* **Task statement**: In the listing that follows, the range to quote begins at the line that has "C6: 1.5nF (U2/NRST, U2/PA6)" and ends after the line that has "U1 pin GND: VCC -> GND"; quote it verbatim and add nothing.

* **Data**:
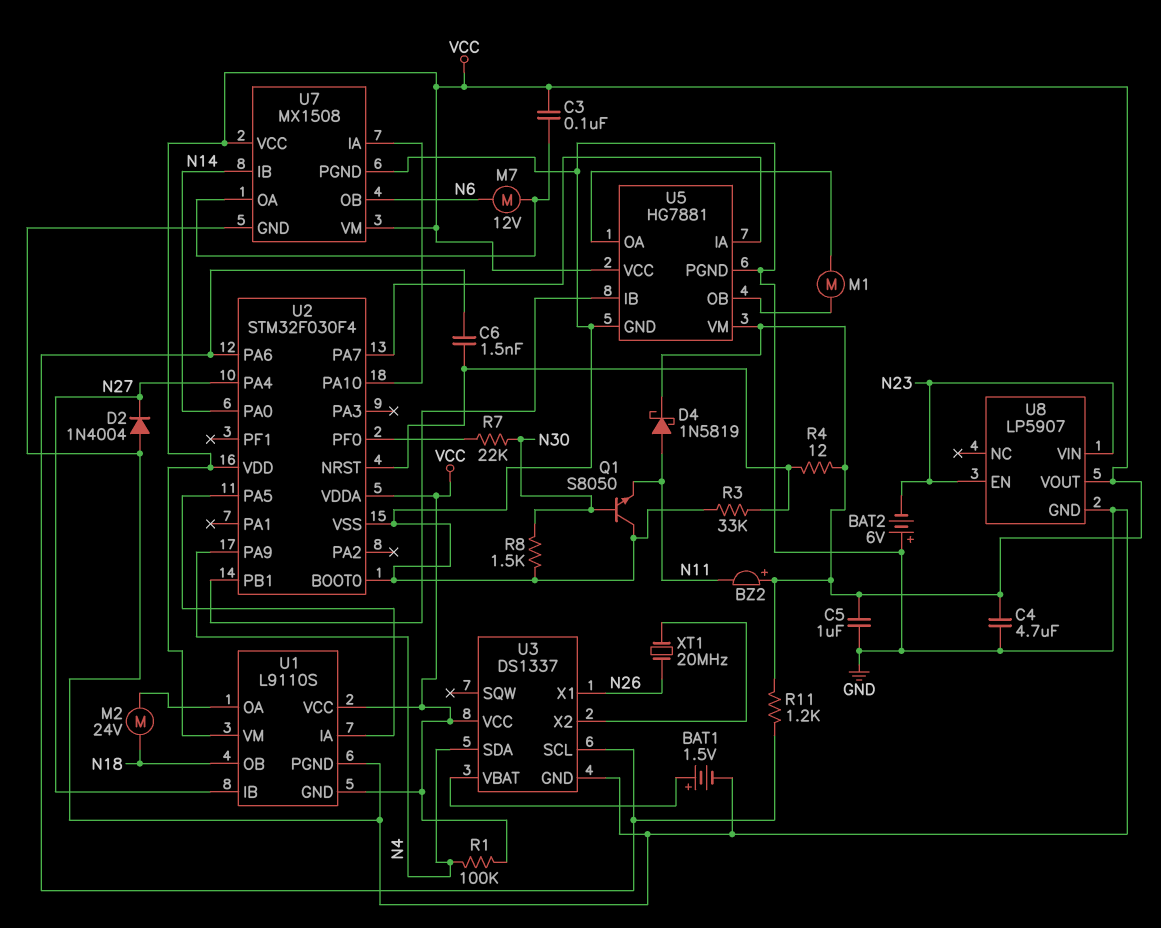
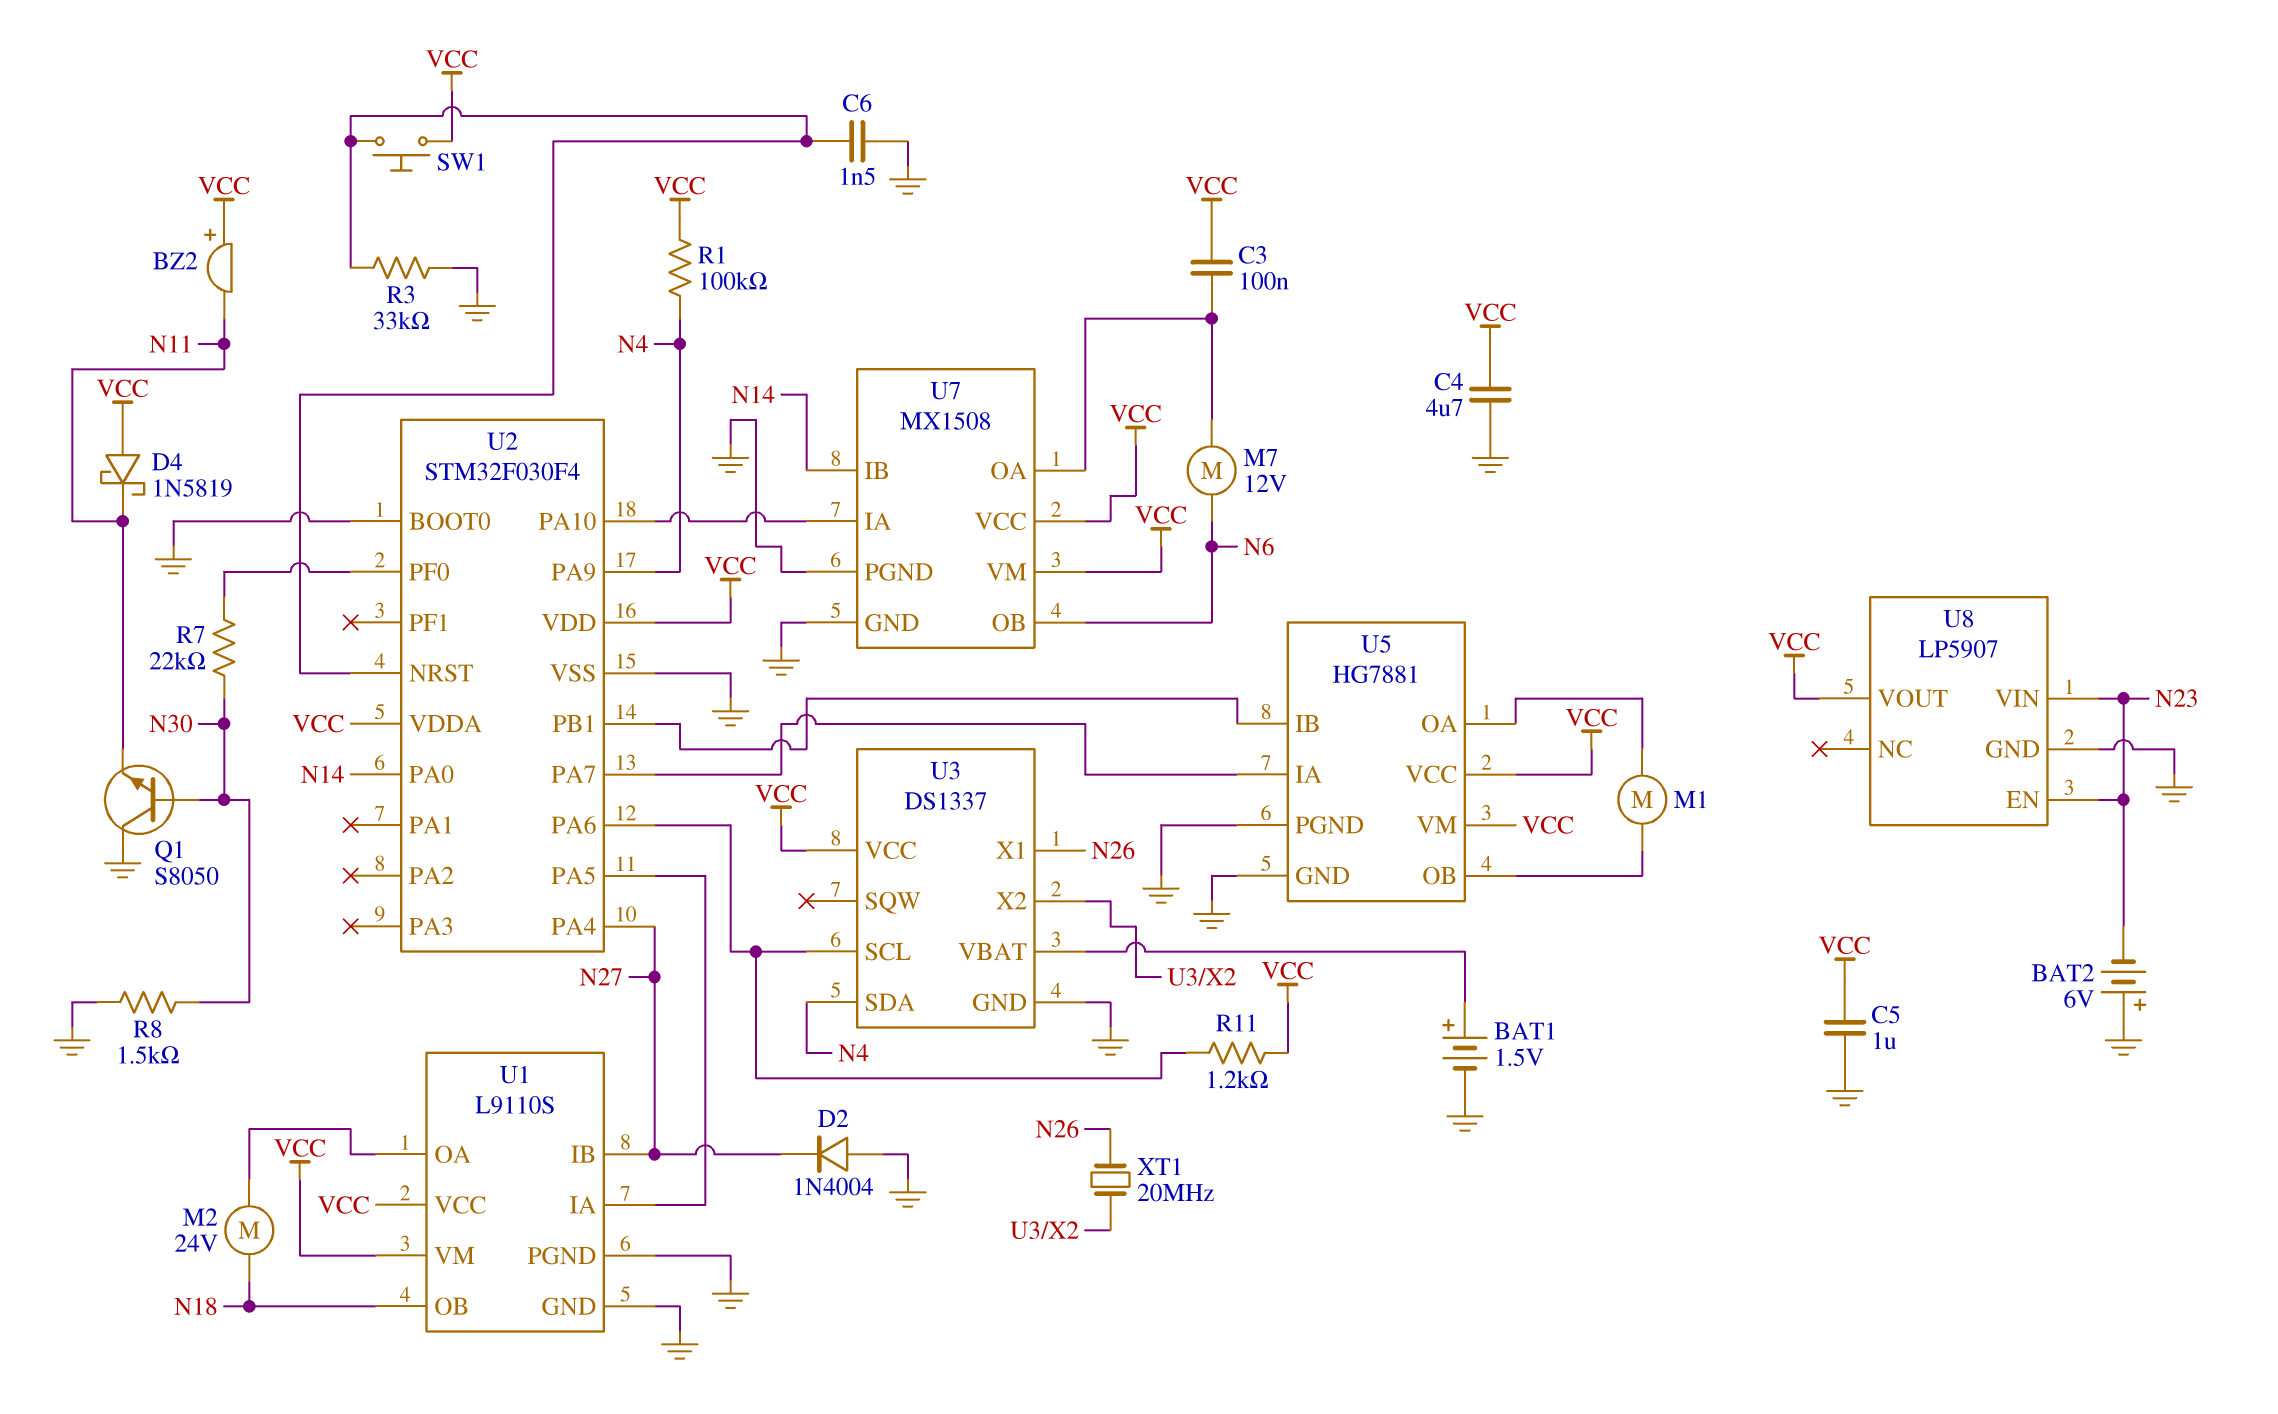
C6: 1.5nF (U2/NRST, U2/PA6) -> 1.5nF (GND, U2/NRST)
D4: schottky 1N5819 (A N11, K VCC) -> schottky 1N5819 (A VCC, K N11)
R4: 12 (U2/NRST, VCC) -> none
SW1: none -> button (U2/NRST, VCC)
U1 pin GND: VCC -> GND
---
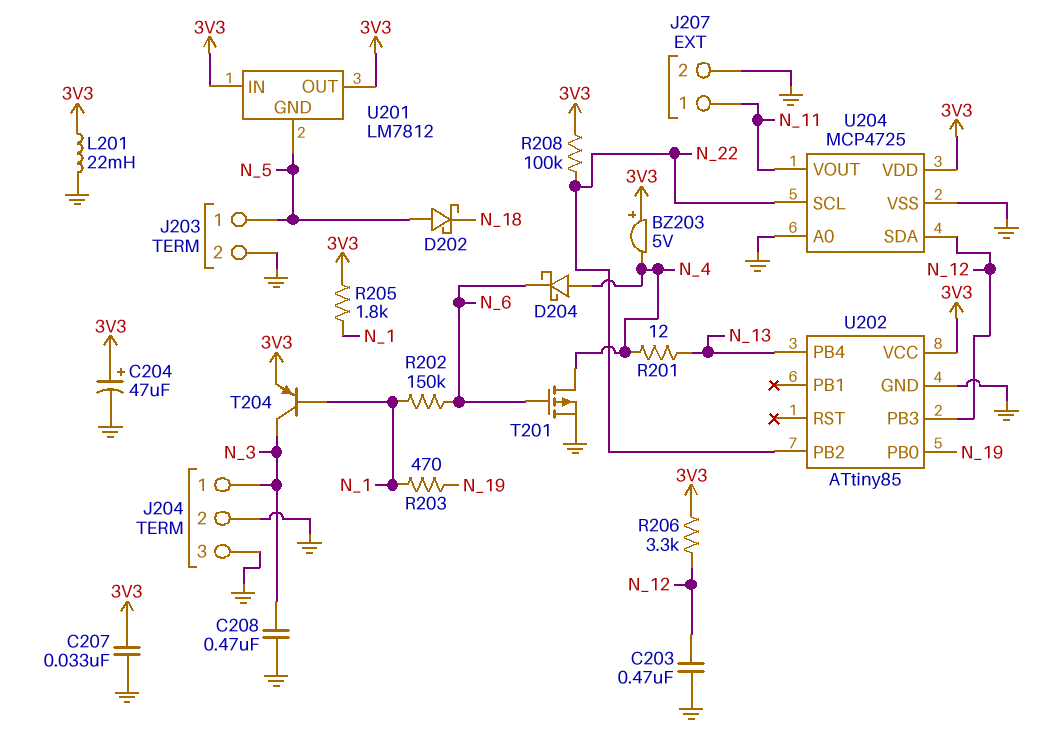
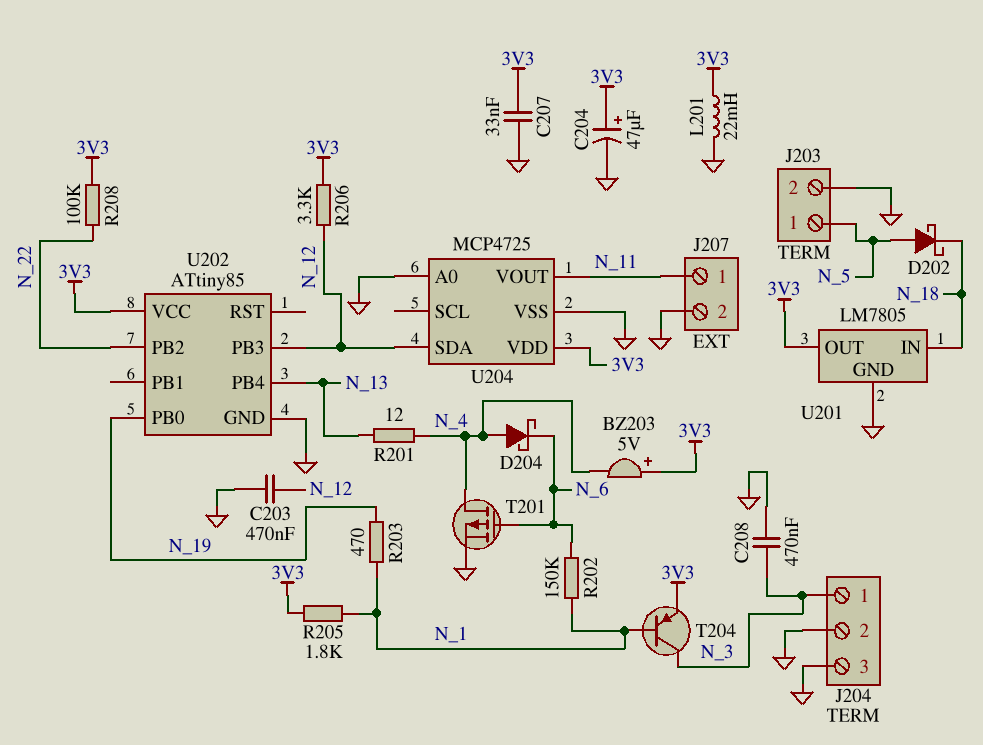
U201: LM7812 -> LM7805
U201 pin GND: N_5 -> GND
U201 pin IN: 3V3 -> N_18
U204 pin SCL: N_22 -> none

* **Response to this exercise**:
C6: 1.5nF (U2/NRST, U2/PA6) -> 1.5nF (GND, U2/NRST)
D4: schottky 1N5819 (A N11, K VCC) -> schottky 1N5819 (A VCC, K N11)
R4: 12 (U2/NRST, VCC) -> none
SW1: none -> button (U2/NRST, VCC)
U1 pin GND: VCC -> GND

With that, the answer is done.